The data:
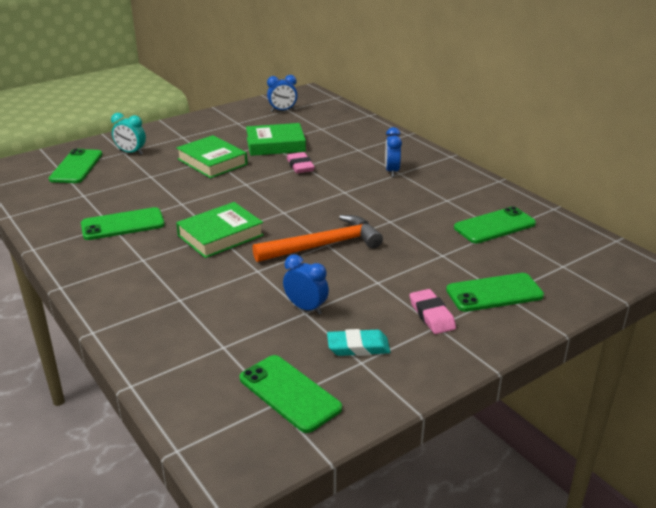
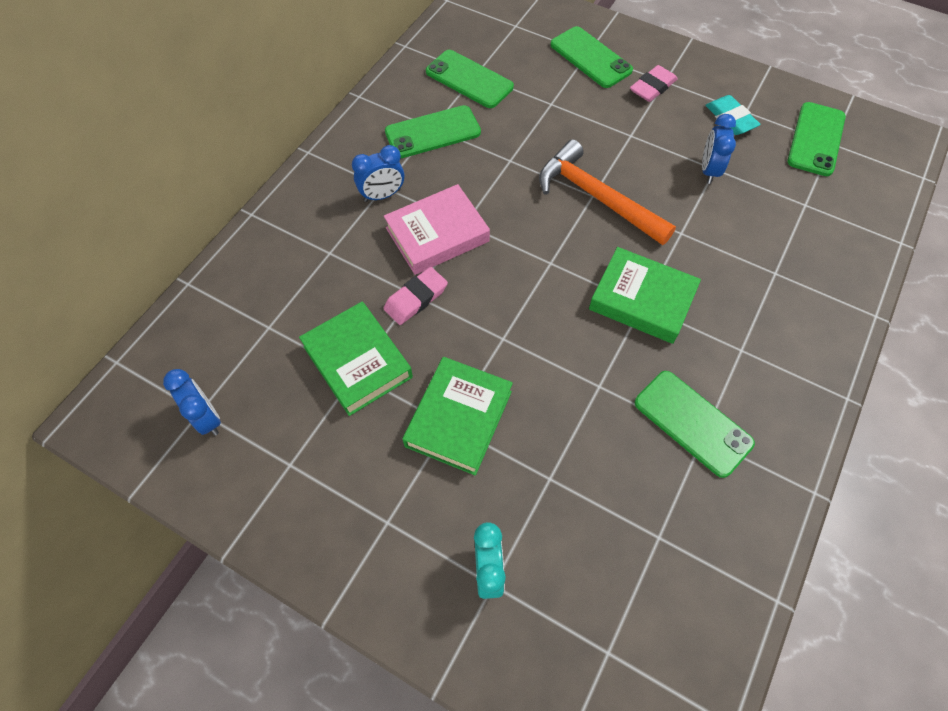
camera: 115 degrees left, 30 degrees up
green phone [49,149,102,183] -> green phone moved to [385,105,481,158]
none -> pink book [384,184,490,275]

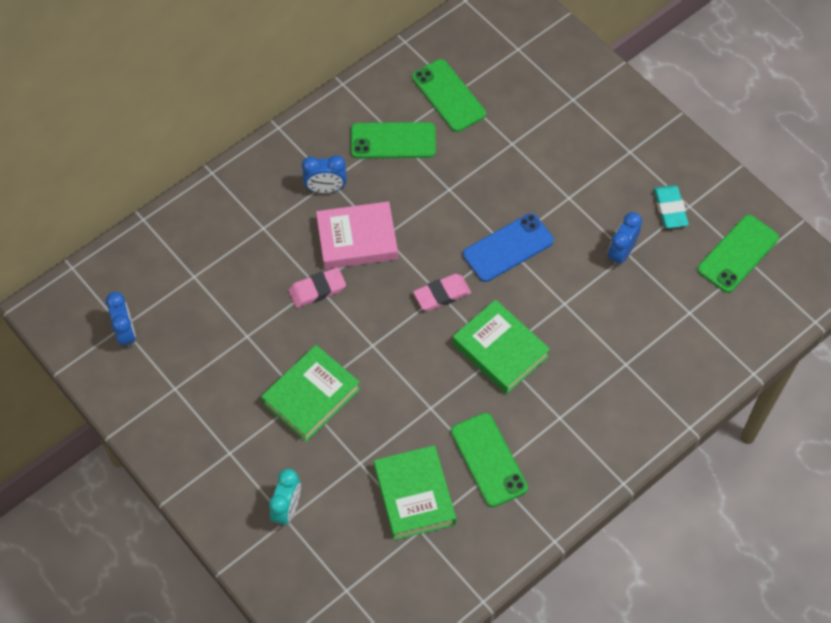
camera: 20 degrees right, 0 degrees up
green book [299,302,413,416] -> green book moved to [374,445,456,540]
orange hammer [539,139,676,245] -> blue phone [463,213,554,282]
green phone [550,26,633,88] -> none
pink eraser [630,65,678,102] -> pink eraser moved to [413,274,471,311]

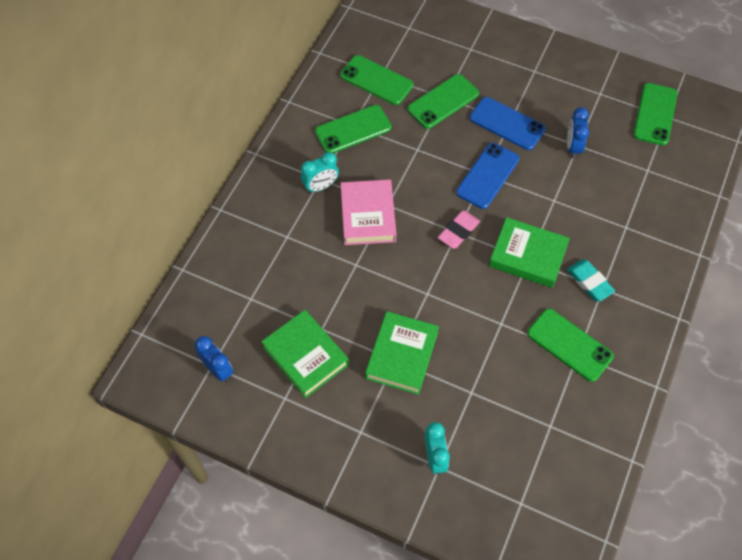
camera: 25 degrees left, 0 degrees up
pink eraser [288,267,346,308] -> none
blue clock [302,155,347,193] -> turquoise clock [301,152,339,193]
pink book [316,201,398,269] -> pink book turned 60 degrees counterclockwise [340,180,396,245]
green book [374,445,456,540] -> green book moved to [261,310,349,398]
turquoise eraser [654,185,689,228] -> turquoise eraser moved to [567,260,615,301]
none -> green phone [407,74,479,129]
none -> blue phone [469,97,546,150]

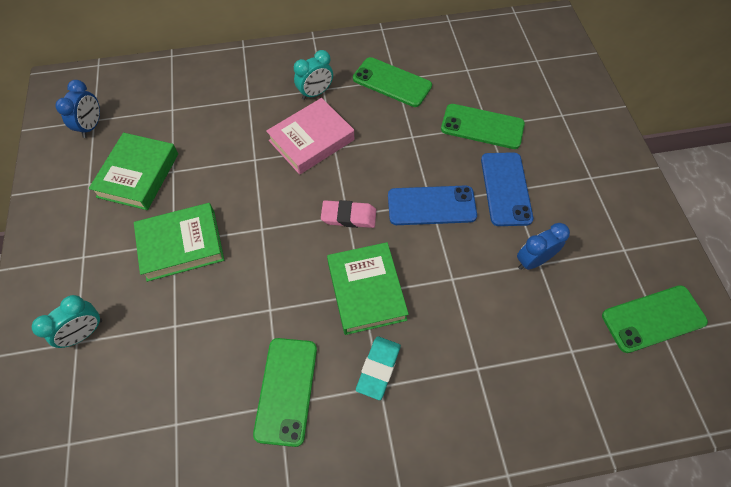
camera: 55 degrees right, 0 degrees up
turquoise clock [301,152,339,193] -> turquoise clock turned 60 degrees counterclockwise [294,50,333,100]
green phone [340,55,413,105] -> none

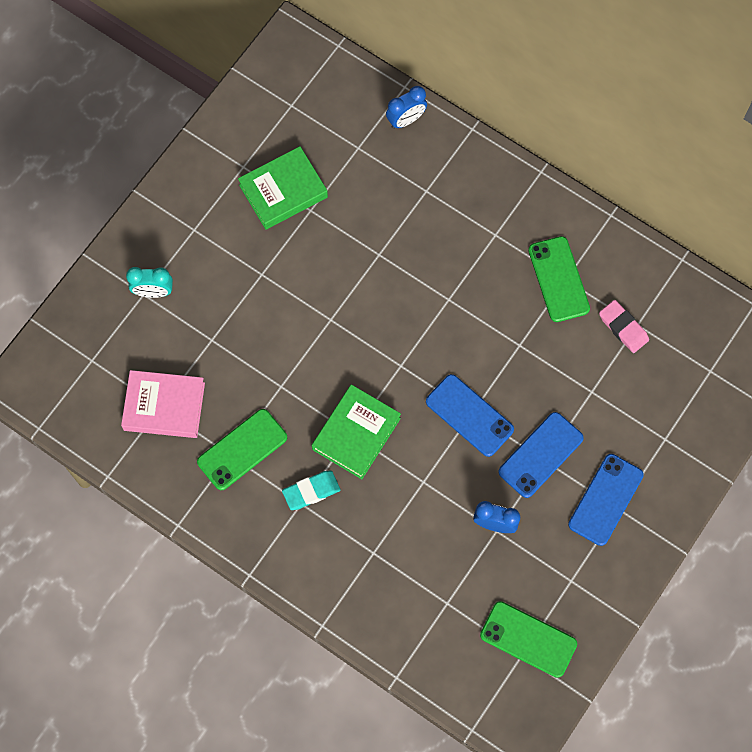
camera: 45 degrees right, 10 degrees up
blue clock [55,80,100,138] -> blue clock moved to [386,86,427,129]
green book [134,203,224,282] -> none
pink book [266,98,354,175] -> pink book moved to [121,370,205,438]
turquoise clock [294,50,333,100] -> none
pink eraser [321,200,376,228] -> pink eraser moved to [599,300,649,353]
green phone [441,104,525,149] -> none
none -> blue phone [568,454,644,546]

What is expected: For this task, return exactly the stretch of the listing above from the line with "green phone [49,149,102,183]" through the line with "green phone [550,26,633,88] -> none", inclusive and without pictures.

Response area:
green phone [49,149,102,183] -> green phone moved to [385,105,481,158]
none -> pink book [384,184,490,275]

camera: 20 degrees right, 0 degrees up
green book [299,302,413,416] -> green book moved to [374,445,456,540]
orange hammer [539,139,676,245] -> blue phone [463,213,554,282]
green phone [550,26,633,88] -> none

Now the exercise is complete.